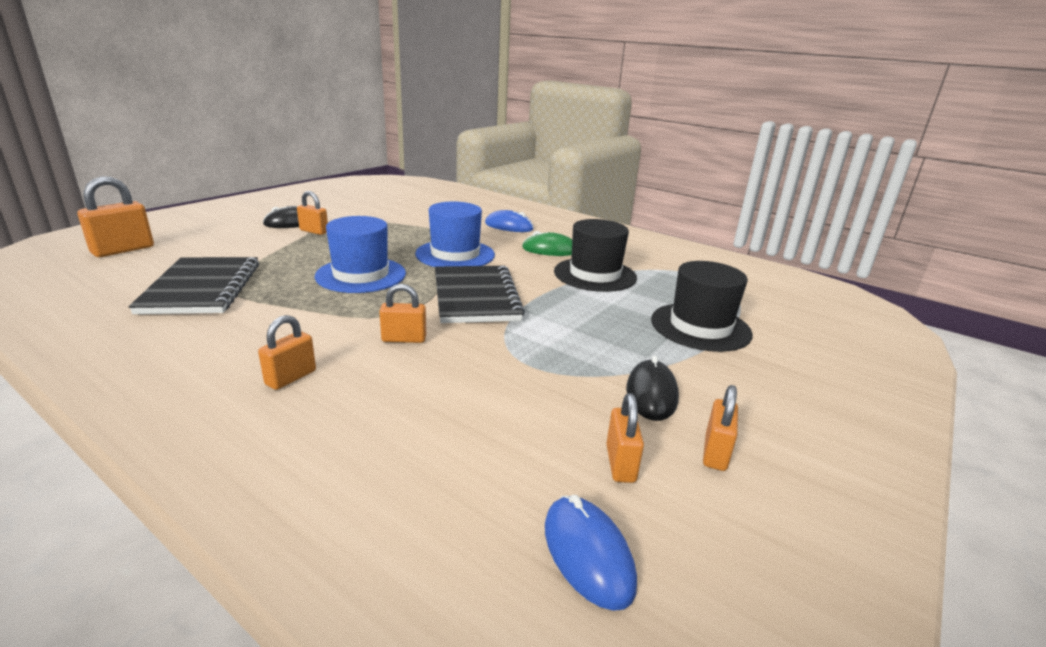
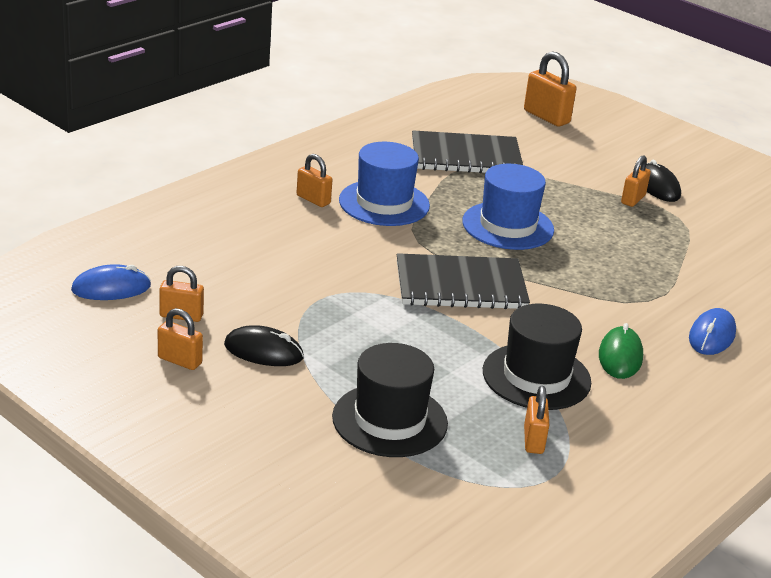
camera: 95 degrees right, 5 degrees up
(404, 339) = (369, 243): orange padlock -> orange padlock (533, 440)
(455, 254) = (582, 283): blue hat -> blue hat (384, 203)

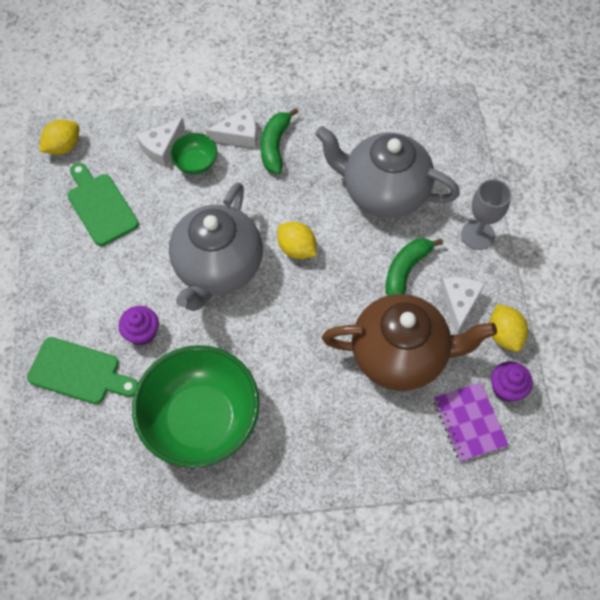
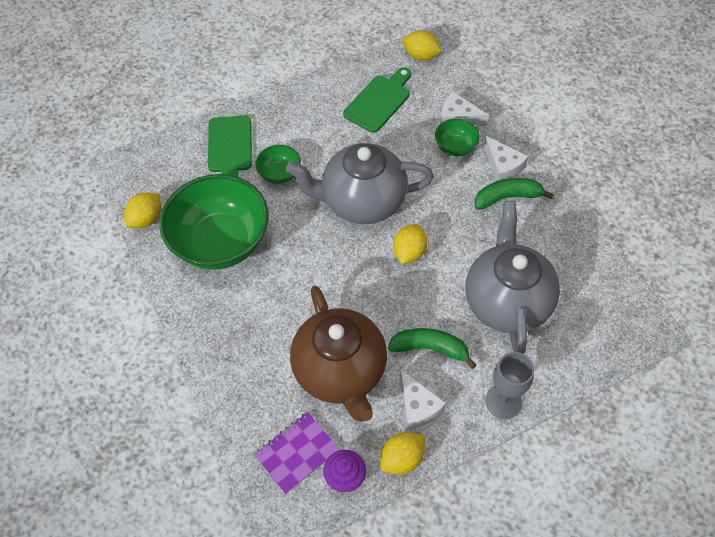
camera: 70 degrees right, 5 degrees down
(130, 492) = (146, 219): none -> yellow lemon
(142, 333) = (279, 174): purple cupcake -> green bowl
(459, 303) = (418, 406): white cheese -> white cheese turned 75 degrees clockwise

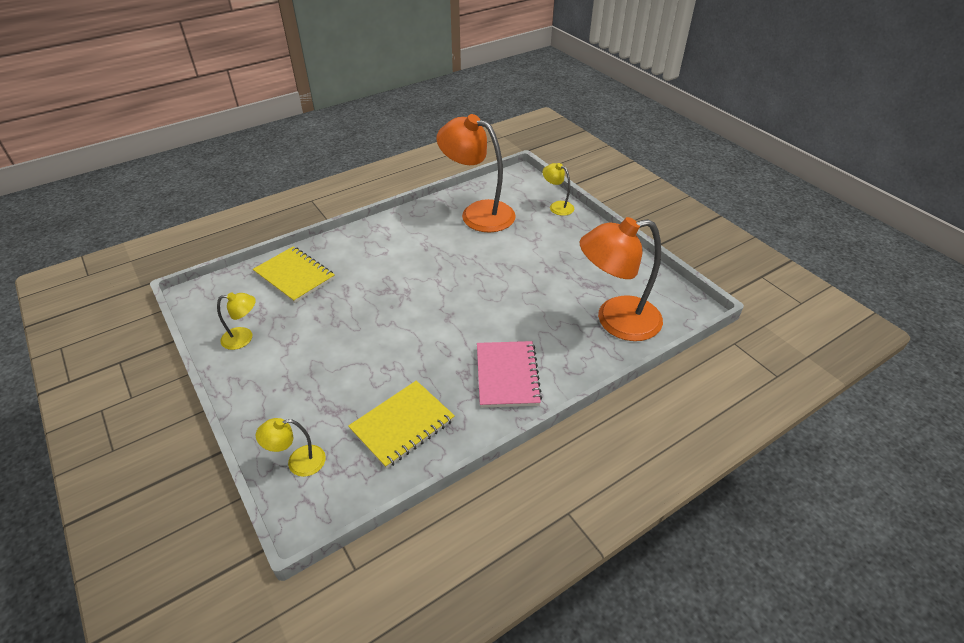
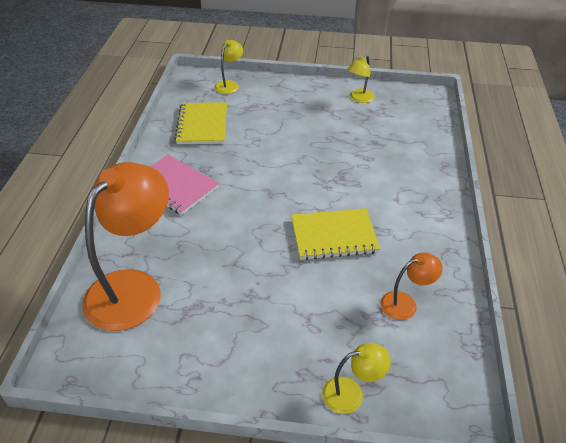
camera: 130 degrees right, 0 degrees up
(294, 276) = (411, 140): yellow notebook -> yellow notebook (334, 236)
(478, 213) = (405, 303): orange lamp -> orange lamp, size x0.47

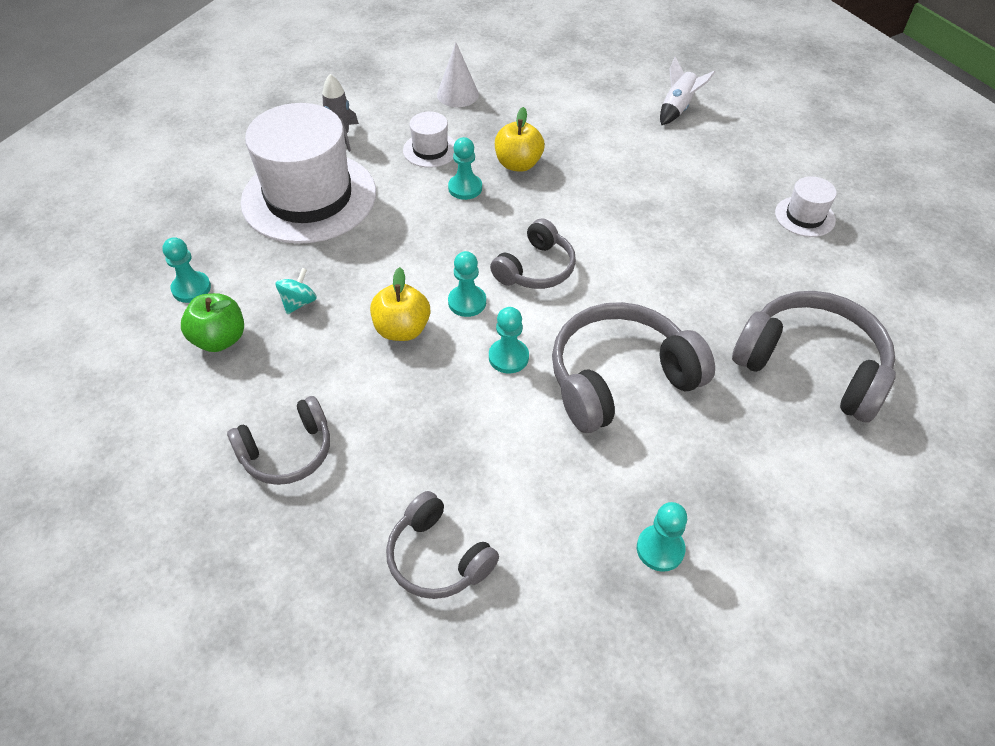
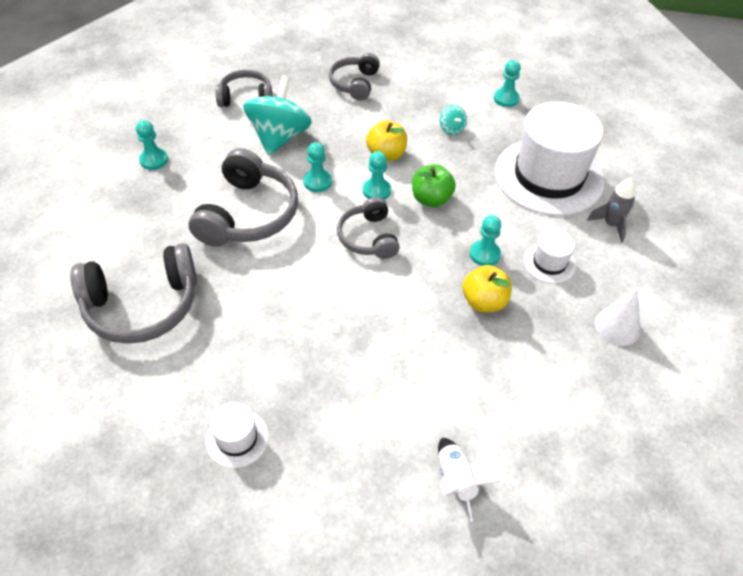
camera: 130 degrees right, 0 degrees up
(220, 339) = (454, 93): green apple -> green apple (431, 199)
(476, 449) = (279, 137): none -> turquoise spinning top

┄┄┄┄┄┄

## What is required
Only one number is wanted: how many lines of the data above include the word "yellow".

## Written solution
2